Your goal.
Wherever the string "tile" shows up in the data below, copy the whole line.

Before-and-after scene images:
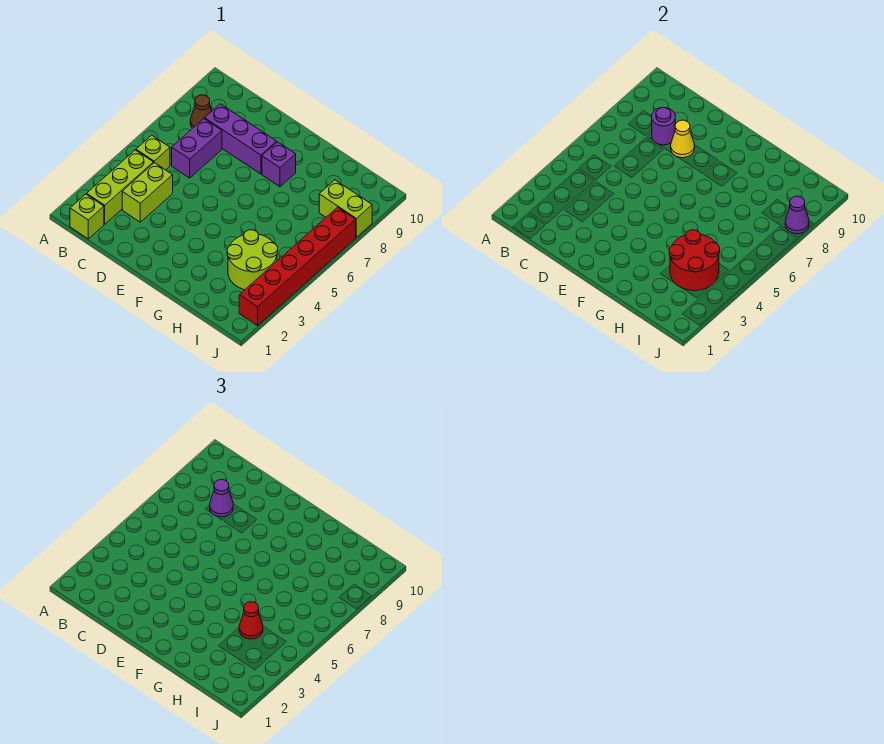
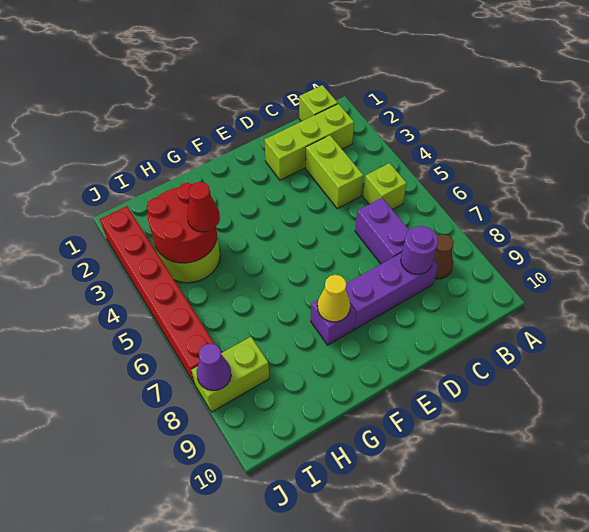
lime brick B2:B4 level 1 -> lime brick B2:D2 level 1
purple cone C8 level 3 -> none
yellow cone D8 level 2 -> yellow cone F8 level 2

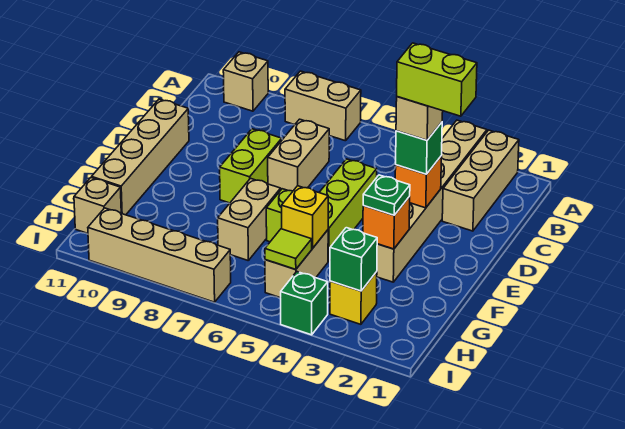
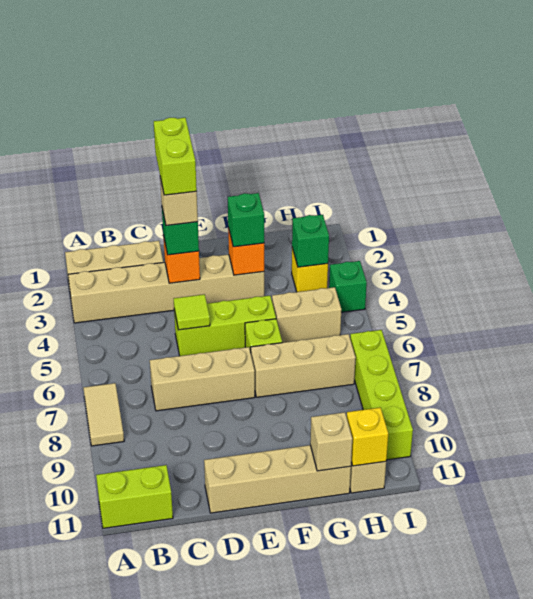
tan brick A7:A8 level 1 -> tan tile A7:A8 level 1
tan brick A10 level 1 -> tan brick G11 level 2
tan brick C7:D7 level 1 -> tan brick C7:E7 level 1
lime brick D8:E8 level 1 -> lime brick A11:B11 level 1
green plate F3 level 3 -> green brick F3 level 3
tan brick F7:G7 level 1 -> tan brick F7:H7 level 1
yellow brick G5 level 2 -> yellow brick H11 level 2
lime tile H5 level 2 -> lime tile D5 level 2
tan brick I7:I10 level 1 -> lime brick I7:I10 level 1

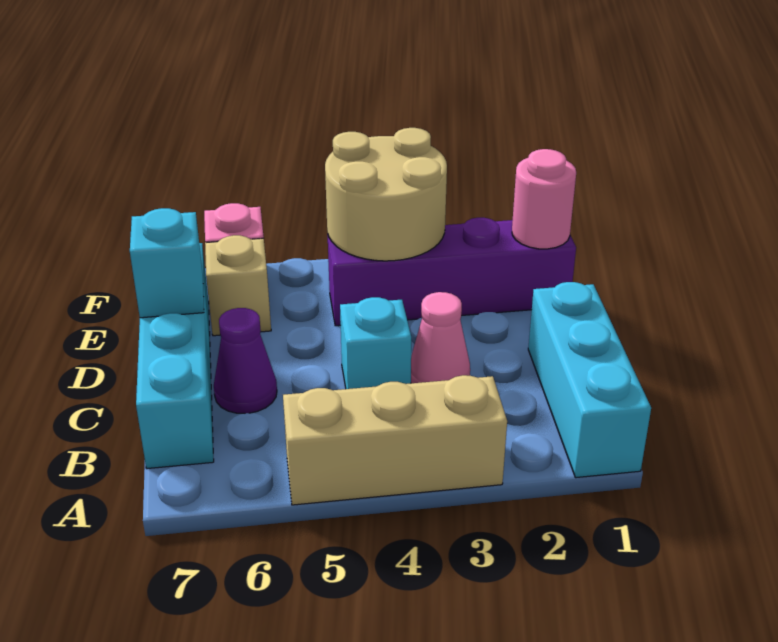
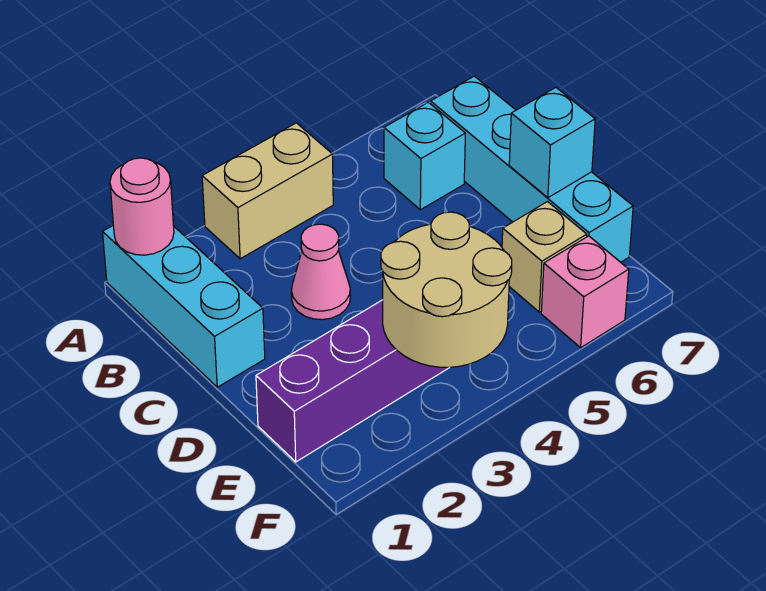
tan brick A3:A5 level 1 -> tan brick A3:A4 level 1
cyan brick C4 level 1 -> cyan brick B6 level 1
purple cone C6 level 1 -> none
pink round brick E1 level 2 -> pink round brick A1 level 2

Expected answer.
tan brick A7:A8 level 1 -> tan tile A7:A8 level 1
lime tile H5 level 2 -> lime tile D5 level 2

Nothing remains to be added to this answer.